Object change descriptions
# # # #

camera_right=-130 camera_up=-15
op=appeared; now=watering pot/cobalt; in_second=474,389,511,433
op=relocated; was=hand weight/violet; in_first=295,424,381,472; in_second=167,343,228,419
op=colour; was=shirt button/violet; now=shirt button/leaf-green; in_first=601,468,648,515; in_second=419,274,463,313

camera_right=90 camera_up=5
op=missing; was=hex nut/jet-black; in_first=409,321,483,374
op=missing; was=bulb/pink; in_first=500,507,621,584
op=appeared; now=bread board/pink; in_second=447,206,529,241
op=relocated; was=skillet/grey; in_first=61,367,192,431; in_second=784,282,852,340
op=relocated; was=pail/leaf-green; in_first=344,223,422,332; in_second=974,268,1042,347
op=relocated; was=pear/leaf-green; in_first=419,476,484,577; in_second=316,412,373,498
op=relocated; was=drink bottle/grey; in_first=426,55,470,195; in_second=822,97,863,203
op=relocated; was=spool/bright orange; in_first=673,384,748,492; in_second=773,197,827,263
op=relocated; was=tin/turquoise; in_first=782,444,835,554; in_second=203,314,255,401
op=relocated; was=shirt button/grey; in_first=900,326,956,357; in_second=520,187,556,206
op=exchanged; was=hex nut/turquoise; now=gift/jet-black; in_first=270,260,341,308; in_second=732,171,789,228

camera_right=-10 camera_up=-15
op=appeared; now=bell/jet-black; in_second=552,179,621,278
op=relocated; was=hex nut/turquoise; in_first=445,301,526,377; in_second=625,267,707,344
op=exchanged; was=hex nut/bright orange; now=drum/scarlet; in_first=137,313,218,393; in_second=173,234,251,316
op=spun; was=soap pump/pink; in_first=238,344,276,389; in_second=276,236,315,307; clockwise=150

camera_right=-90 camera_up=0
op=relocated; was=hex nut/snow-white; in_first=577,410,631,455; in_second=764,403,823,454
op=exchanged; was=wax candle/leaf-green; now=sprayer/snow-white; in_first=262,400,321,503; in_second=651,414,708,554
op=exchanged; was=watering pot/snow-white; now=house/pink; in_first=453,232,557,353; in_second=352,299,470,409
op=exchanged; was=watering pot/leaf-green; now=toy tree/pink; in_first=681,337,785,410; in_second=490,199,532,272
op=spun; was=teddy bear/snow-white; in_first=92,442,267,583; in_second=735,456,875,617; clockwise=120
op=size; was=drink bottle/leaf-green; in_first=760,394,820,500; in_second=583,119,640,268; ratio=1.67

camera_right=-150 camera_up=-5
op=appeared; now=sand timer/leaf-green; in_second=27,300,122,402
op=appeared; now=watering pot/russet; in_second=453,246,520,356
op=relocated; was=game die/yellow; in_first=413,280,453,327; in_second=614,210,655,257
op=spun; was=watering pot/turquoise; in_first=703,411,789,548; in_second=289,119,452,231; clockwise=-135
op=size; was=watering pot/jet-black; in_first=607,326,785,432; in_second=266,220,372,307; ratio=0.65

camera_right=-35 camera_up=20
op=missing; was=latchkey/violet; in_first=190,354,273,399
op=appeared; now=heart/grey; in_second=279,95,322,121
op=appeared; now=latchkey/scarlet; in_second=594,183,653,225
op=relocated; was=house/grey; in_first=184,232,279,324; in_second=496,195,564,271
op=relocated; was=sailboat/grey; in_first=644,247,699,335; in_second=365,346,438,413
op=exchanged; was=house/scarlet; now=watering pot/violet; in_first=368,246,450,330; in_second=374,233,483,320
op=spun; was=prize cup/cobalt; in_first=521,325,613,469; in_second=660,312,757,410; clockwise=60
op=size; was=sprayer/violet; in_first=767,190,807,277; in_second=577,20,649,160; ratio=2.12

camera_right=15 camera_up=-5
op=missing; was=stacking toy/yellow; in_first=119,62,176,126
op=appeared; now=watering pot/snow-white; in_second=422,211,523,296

# # # #

• _THE PROBLEM_
Write the data out again. Match it word for word.

• _EXERCISE RESPONSE_
camera_right=-130 camera_up=-15
op=appeared; now=watering pot/cobalt; in_second=474,389,511,433
op=relocated; was=hand weight/violet; in_first=295,424,381,472; in_second=167,343,228,419
op=colour; was=shirt button/violet; now=shirt button/leaf-green; in_first=601,468,648,515; in_second=419,274,463,313

camera_right=90 camera_up=5
op=missing; was=hex nut/jet-black; in_first=409,321,483,374
op=missing; was=bulb/pink; in_first=500,507,621,584
op=appeared; now=bread board/pink; in_second=447,206,529,241
op=relocated; was=skillet/grey; in_first=61,367,192,431; in_second=784,282,852,340
op=relocated; was=pail/leaf-green; in_first=344,223,422,332; in_second=974,268,1042,347
op=relocated; was=pear/leaf-green; in_first=419,476,484,577; in_second=316,412,373,498
op=relocated; was=drink bottle/grey; in_first=426,55,470,195; in_second=822,97,863,203
op=relocated; was=spool/bright orange; in_first=673,384,748,492; in_second=773,197,827,263
op=relocated; was=tin/turquoise; in_first=782,444,835,554; in_second=203,314,255,401
op=relocated; was=shirt button/grey; in_first=900,326,956,357; in_second=520,187,556,206
op=exchanged; was=hex nut/turquoise; now=gift/jet-black; in_first=270,260,341,308; in_second=732,171,789,228

camera_right=-10 camera_up=-15
op=appeared; now=bell/jet-black; in_second=552,179,621,278
op=relocated; was=hex nut/turquoise; in_first=445,301,526,377; in_second=625,267,707,344
op=exchanged; was=hex nut/bright orange; now=drum/scarlet; in_first=137,313,218,393; in_second=173,234,251,316
op=spun; was=soap pump/pink; in_first=238,344,276,389; in_second=276,236,315,307; clockwise=150

camera_right=-90 camera_up=0
op=relocated; was=hex nut/snow-white; in_first=577,410,631,455; in_second=764,403,823,454
op=exchanged; was=wax candle/leaf-green; now=sprayer/snow-white; in_first=262,400,321,503; in_second=651,414,708,554
op=exchanged; was=watering pot/snow-white; now=house/pink; in_first=453,232,557,353; in_second=352,299,470,409
op=exchanged; was=watering pot/leaf-green; now=toy tree/pink; in_first=681,337,785,410; in_second=490,199,532,272
op=spun; was=teddy bear/snow-white; in_first=92,442,267,583; in_second=735,456,875,617; clockwise=120
op=size; was=drink bottle/leaf-green; in_first=760,394,820,500; in_second=583,119,640,268; ratio=1.67

camera_right=-150 camera_up=-5
op=appeared; now=sand timer/leaf-green; in_second=27,300,122,402
op=appeared; now=watering pot/russet; in_second=453,246,520,356
op=relocated; was=game die/yellow; in_first=413,280,453,327; in_second=614,210,655,257
op=spun; was=watering pot/turquoise; in_first=703,411,789,548; in_second=289,119,452,231; clockwise=-135
op=size; was=watering pot/jet-black; in_first=607,326,785,432; in_second=266,220,372,307; ratio=0.65

camera_right=-35 camera_up=20
op=missing; was=latchkey/violet; in_first=190,354,273,399
op=appeared; now=heart/grey; in_second=279,95,322,121
op=appeared; now=latchkey/scarlet; in_second=594,183,653,225
op=relocated; was=house/grey; in_first=184,232,279,324; in_second=496,195,564,271
op=relocated; was=sailboat/grey; in_first=644,247,699,335; in_second=365,346,438,413
op=exchanged; was=house/scarlet; now=watering pot/violet; in_first=368,246,450,330; in_second=374,233,483,320
op=spun; was=prize cup/cobalt; in_first=521,325,613,469; in_second=660,312,757,410; clockwise=60
op=size; was=sprayer/violet; in_first=767,190,807,277; in_second=577,20,649,160; ratio=2.12

camera_right=15 camera_up=-5
op=missing; was=stacking toy/yellow; in_first=119,62,176,126
op=appeared; now=watering pot/snow-white; in_second=422,211,523,296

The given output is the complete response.